• The task: Please pull out every line in the items below that contains the string "kern". Case counts, so a line qualifies only if the letters match in case.

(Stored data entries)
◆ ◆ ◆ ◆ ◆
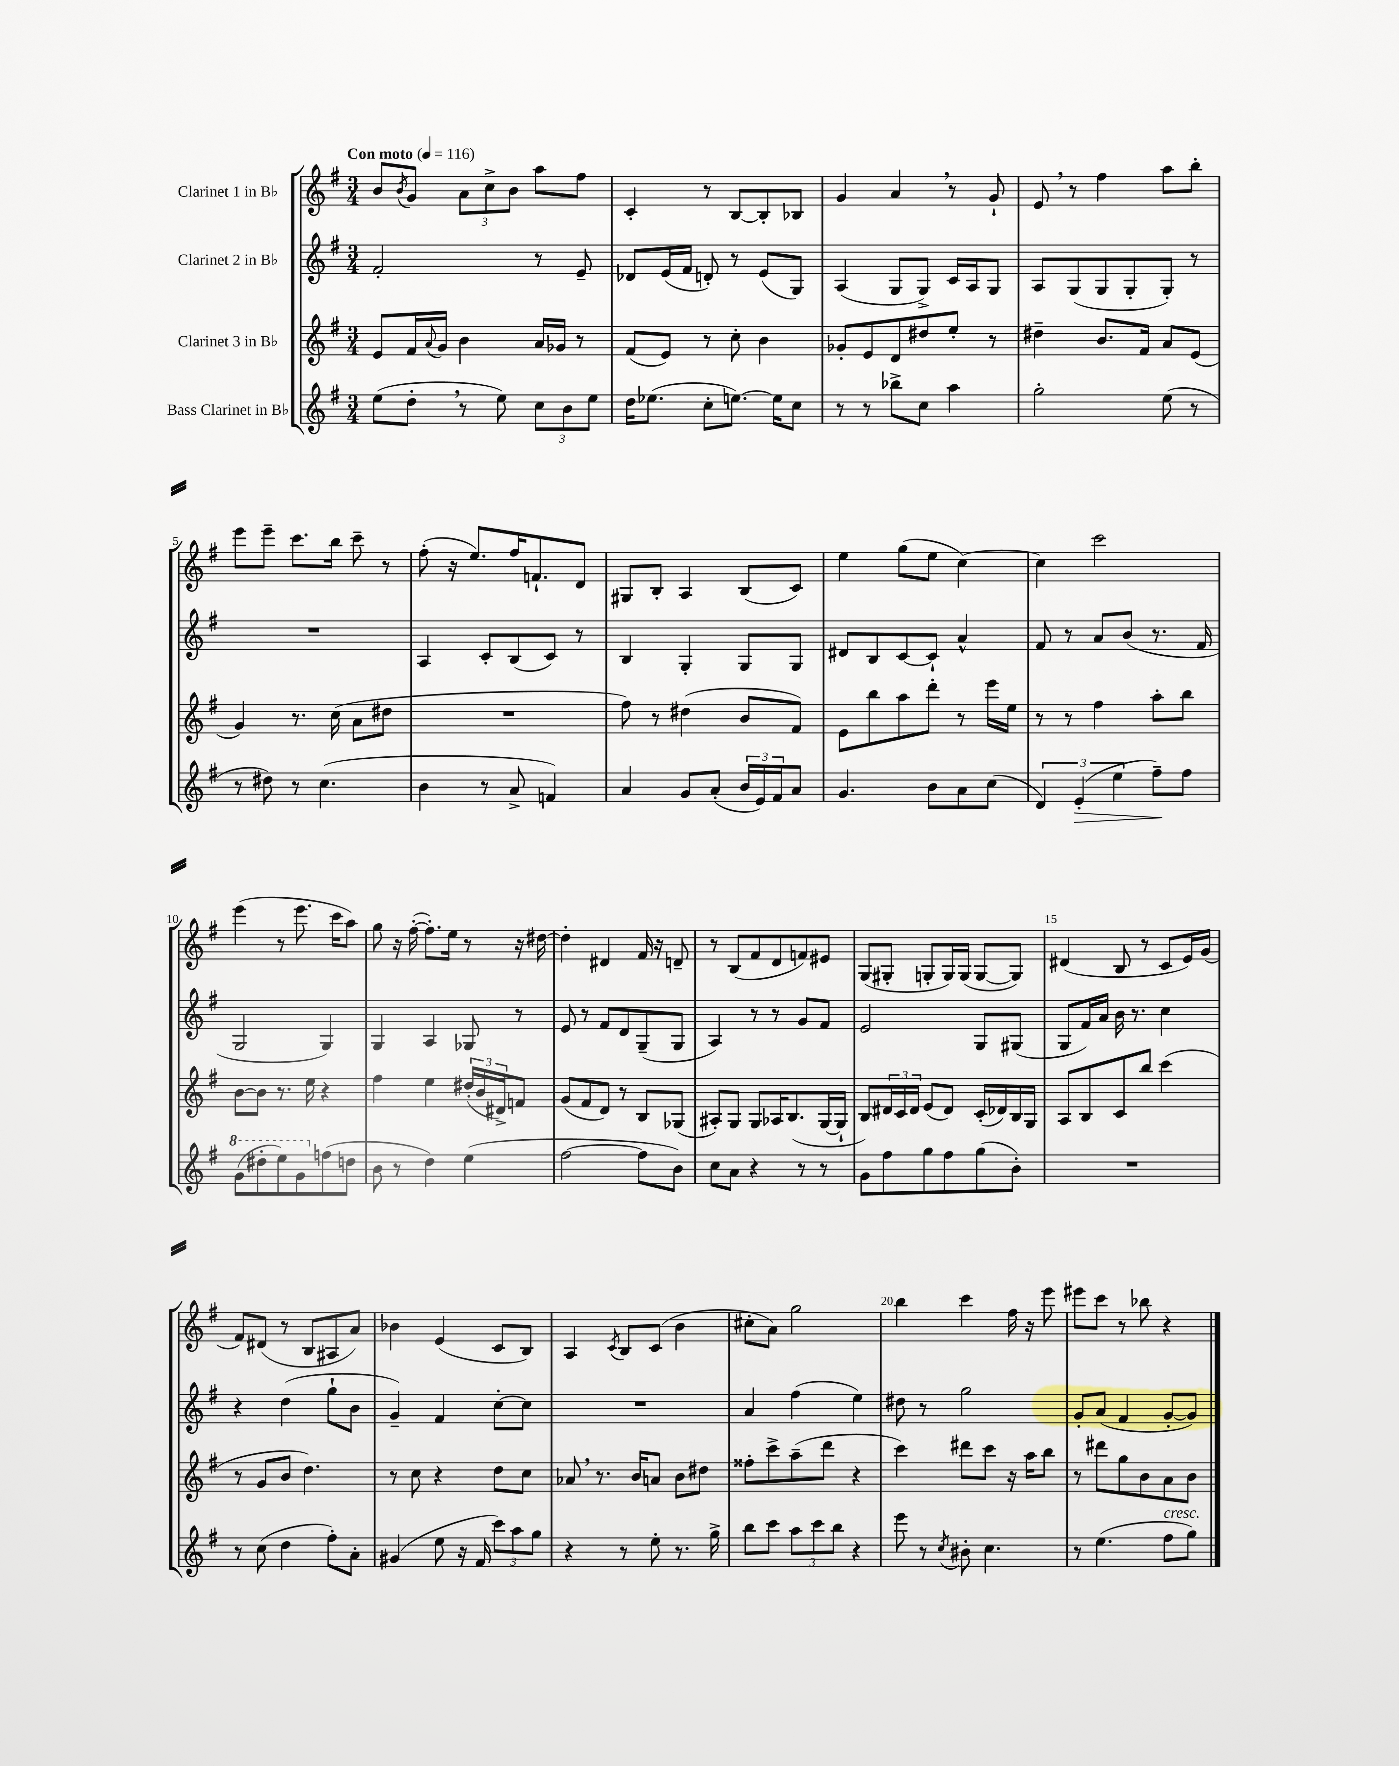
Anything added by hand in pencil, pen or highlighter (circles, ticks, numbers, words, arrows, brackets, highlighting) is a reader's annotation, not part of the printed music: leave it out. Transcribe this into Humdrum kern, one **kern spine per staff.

**kern	**dynam	**kern	**kern	**kern
*part4	*part4	*part3	*part2	*part1
*staff4	*staff4	*staff3	*staff2	*staff1
*I"Bass Clarinet in B♭	*	*I"Clarinet 3 in B♭	*I"Clarinet 2 in B♭	*I"Clarinet 1 in B♭
*clefG2	*	*clefG2	*clefG2	*clefG2
*k[f#]	*	*k[f#]	*k[f#]	*k[f#]
*M3/4	*	*M3/4	*M3/4	*M3/4
*MM116	*	*MM116	*MM116	*MM116
=1	=1	=1	=1	=1
!	!	!	!	!LO:TX:a:B:t=Con moto
(8ee\L	.	8e/L	2f#'/	8b/L
.	.	.	.	8qb/
8dd',\J	.	16f#/L	.	8g/J
.	.	8qqa/	.	.
.	.	16g/JJ	.	.
8r	.	4b\	.	12a\L
.	.	.	.	12cc^\
8ee\)	.	.	.	.
.	.	.	.	12b\J
12cc\L	.	16a/LL	8r	8aa\L
.	.	16g-X/JJ	.	.
12b\	.	.	.	.
.	.	8r	8e~/	8ff#\J
12ee\J	.	.	.	.
=2	=2	=2	=2	=2
16dd\KL	.	(8f#/L	8d-X/L	4c'/
(8.ee-X\J	.	.	.	.
.	.	8e/J)	(16e/L	.
.	.	.	16f#/JJ	.
8cc'\L	.	8r	8dn'/)	8r
[8.een\J)	.	8cc'\	8r	[8B/L
.	.	4b\	(8e/L	8B'/]
16ee\KL]	.	.	.	.
8cc\J	.	.	8G/J)	8B-X/J
=3	=3	=3	=3	=3
8r	.	8g-X'/L	(4A/	4g/
8r	.	8e/	.	.
8bb-X^\L	.	8d/	8G/L	4a,/
8cc\J	.	8dd#X/	8G^/J)	.
4aa\	.	8ee'/J	16c/LL	8r
.	.	.	16A/J	.
.	.	8r	8G/J	8g`/
=4	=4	=4	=4	=4
2gg'\	.	4dd#X~\	8A/L	8e,/
.	.	.	(8G/	8r
.	.	8.b/L	8G/	4ff#\
.	.	.	8G'/	.
.	.	16f#/Jk	.	.
(8ee\	.	8a/L	8G'/J)	8aa\L
8r	.	(8e/J	8r	8bb'\J
!!LO:LB:g=z
=5	=5	=5	=5	=5
8r	.	4g/)	2.r	8eee\L
8dd#X\)	.	.	.	8eee~\J
8r	.	8.r	.	8.ccc\L
(4.cc\	.	.	.	.
.	.	(16cc\	.	16bb\Jk
.	.	8a\L	.	8ccc~\
.	.	8dd#X\J	.	8r
=6	=6	=6	=6	=6
4b\	.	2.r	4A/	(8ff#'\
.	.	.	.	16r
.	.	.	.	8.ee/L)
8r	.	.	8c'/L	.
8a^/	.	.	(8B/	16ff#/K
.	.	.	.	8.fn`/
4fn/)	.	.	8c/J)	.
.	.	.	8r	8d/J
=7	=7	=7	=7	=7
4a/	.	8ff#\)	4B/	8G#X/L
.	.	8r	.	8B'/J
8g/L	.	(4dd#X\	4G'/	4A/
(8a'/J	.	.	.	.
24b/LL	.	8b/L	8G/L	(8B/L
24e/)	.	.	.	.
24f#/J	.	.	.	.
8a/J	.	8f#/J)	8G/J	8c/J)
=8	=8	=8	=8	=8
4.g/	.	8e\L	8d#X/L	4ee\
.	.	8bb\	8B/	.
.	.	8aa\	[8c/	(8gg\L
8b\L	.	8ddd'\J	8c`/J]	8ee\J
8a\	.	8r	4a^^/	[4cc\)
(8cc\J	.	16eee\LL	.	.
.	.	16ee\JJ	.	.
=9	=9	=9	=9	=9
6d/)	.	8r	8f#/	4cc\]
.	.	8r	8r	.
!	!LO:HP:b	!	!	!
(6e'/	>	.	.	.
.	.	4ff#\	8a/L	2ccc\
6ee\	.	.	.	.
.	.	.	(8b/J	.
8ff#~\L)	.	8aa'\L	8.r	.
8ff#\J	]	8bb\J	.	.
.	.	.	16f#/	.
!!LO:LB:g=z
=10	=10	=10	=10	=10
*8va	*	*	*	*
(8gg\L	.	[8b\L	2G/	(4eee\
8ddd#X'\	.	8b\J]	.	.
8eee\)	.	8.r	.	8r
8gg\	.	.	.	8.eee\
.	.	16ee\	.	.
*X8va	*	*	*	*
(8ffn\	.	4r	4G/)	.
.	.	.	.	16ccc\KL
8ddn\J	.	.	.	8aa\J)
=11	=11	=11	=11	=11
8b\	.	4ff#\	4G/	8gg\
8r	.	.	.	16r
.	.	.	.	([16ff#'\
4dd\)	.	4ee\	4A/	8.ff#'\L])
.	.	.	.	16ee\Jk
(4ee\	.	(24dd#X'/LL	8G-X/	8r
.	.	24b/	.	.
.	.	24d#X^/J)	.	.
.	.	8fn/J	8r	16r
.	.	.	.	[16dd#X\
=12	=12	=12	=12	=12
[2ff#\	.	(8g/L	8e/	4dd#'\]
.	.	8f#/	8r	.
.	.	8d/J)	8f#/L	4d#X/
.	.	8r	8d/	.
8ff#\L]	.	8B/L	(8G~/	16f#/
.	.	.	.	16r
8b\J)	.	(8G-X/J	8G/J	8dn~/
=13	=13	=13	=13	=13
8cc\L	.	8A#X'/L)	4A/)	8r
8a\J	.	8G/J	.	(8B/L
4r	.	8G/L	8r	8f#/
.	.	16A-X/K	8r	8d/
.	.	(8.B/	.	.
8r	.	.	8g/L	8fn/)
8r	.	[16G/L	8f#/J	8e#X/J
.	.	16G`/JJ]	.	.
=14	=14	=14	=14	=14
8g\L	.	8B/L)	2e/	(8G/L
8ff#\	.	24d#X/L	.	8G#X'/J
.	.	24c/	.	.
.	.	24d#/JJ	.	.
8gg\	.	(8e/L	.	8Gn'/L
8ff#\	.	8d#/J)	.	16G/L)
.	.	.	.	(16G/JJ
(8gg\	.	(16c'/LL	8G/L	[8G/L
.	.	16d-X/)	.	.
8b'\J)	.	16B/	(8G#X/J	8G/J])
.	.	16G/JJ	.	.
=15	=15	=15	=15	=15
2.r	.	8A/L	8G/L	(4d#X/
.	.	8B/	16f#/L)	.
.	.	.	16a/JJ	.
.	.	8c/	16b\	8B/
.	.	.	8.r	.
.	.	8bb/J	.	8r
.	.	(4ccc\	4cc\	8c/L
.	.	.	.	16e/L)
.	.	.	.	(16g/JJ
!!LO:LB:g=z
=16	=16	=16	=16	=16
8r	.	8r	4r	8f#/L)
(8cc\	.	8g/L	.	(8d#X/J
4dd\	.	8b/J	(4dd\	8r
.	.	4.dd\)	.	8B/L
8ff#'\L)	.	.	8gg`\L	8A#X/
8a'\J	.	.	8b\J	8a/J)
=17	=17	=17	=17	=17
(4g#X/	.	8r	4g~/)	4b-X\
.	.	8cc\	.	.
8ee\	.	4r	4f#/	(4e/
16r	.	.	.	.
16f#/	.	.	.	.
12ccc\L)	.	8dd\L	[8cc'\L	8c/L
12aa\	.	.	.	.
.	.	8cc\J	8cc\J]	8B/J)
12gg\J	.	.	.	.
=18	=18	=18	=18	=18
4r	.	8a-X,/	2.r	4A/
.	.	8.r	.	.
.	.	.	.	8qc/
8r	.	.	.	8B/L
.	.	16b/KL	.	.
8ee'\	.	8an/J	.	(8c/J
8.r	.	8b\L	.	4b\
.	.	8dd#X\J	.	.
16gg^\	.	.	.	.
=19	=19	=19	=19	=19
8bb\L	.	8ff##X'\L	4a/	8cc#X'\L
8ccc\J	.	8ccc^\	.	8a\J)
12aa\L	.	(8aa~\	(4ff#\	2gg\
12ccc\	.	.	.	.
.	.	8ddd\J	.	.
12bb\J	.	.	.	.
4r	.	4r	4ee\)	.
=20	=20	=20	=20	=20
8eee\	.	4ccc\)	8dd#X\	4bb\
8r	.	.	8r	.
8qcc/	.	.	.	.
8b#X'\	.	8ddd#X\L	2gg\	4ccc\
4.cc\	.	8ccc\J	.	.
.	.	16r	.	16ff#\
.	.	16aa\KL	.	16r
.	.	8bb\J	.	8eee\
=21	=21	=21	=21	=21
8r	.	8r	8g'/L	8eee#X\L
(4.ee\	.	8ddd#X\L	(8a/J	8ccc\J
.	.	8gg\	4f#/	8r
.	.	8b\	.	8bb-X\
!LO:TX:a:i:t=cresc.	!	!	!	!
8ff#\L	.	8a\	[8g'/L	4r
8gg\J)	.	8b\J	8g/J])	.
==	==	==	==	==
*-	*-	*-	*-	*-
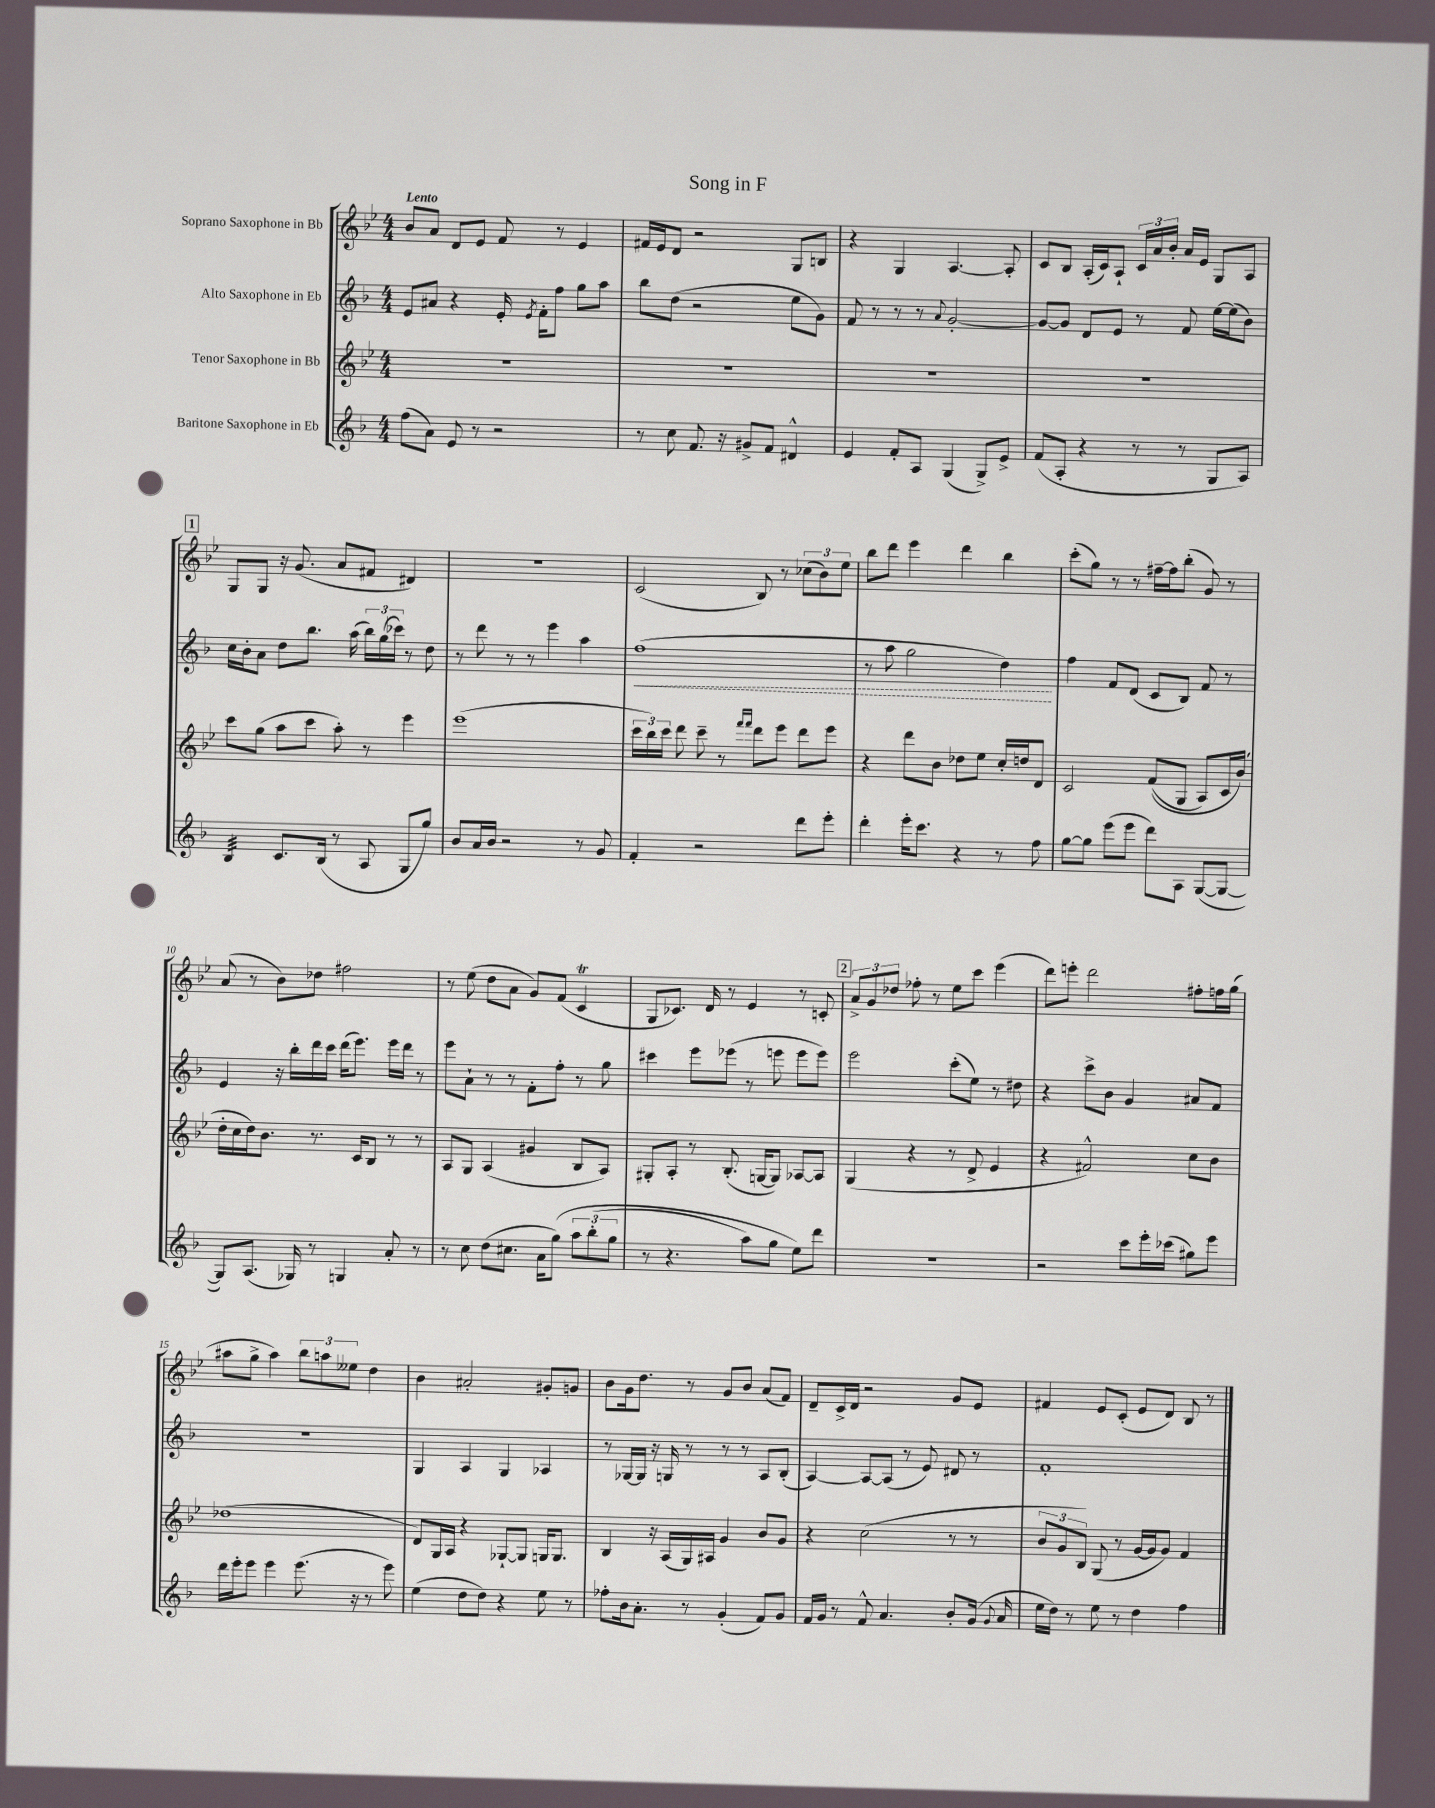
◆ ◆ ◆ ◆ ◆
• Output of the task:
Anything added by hand in pencil, pen or highlighter (circles, ticks, numbers, words, arrows, brackets, highlighting) is a reader's annotation, not part of the printed music: leave it out. Transcribe this into Humdrum kern, one **kern spine per staff.
**kern	**dynam	**kern	**kern	**kern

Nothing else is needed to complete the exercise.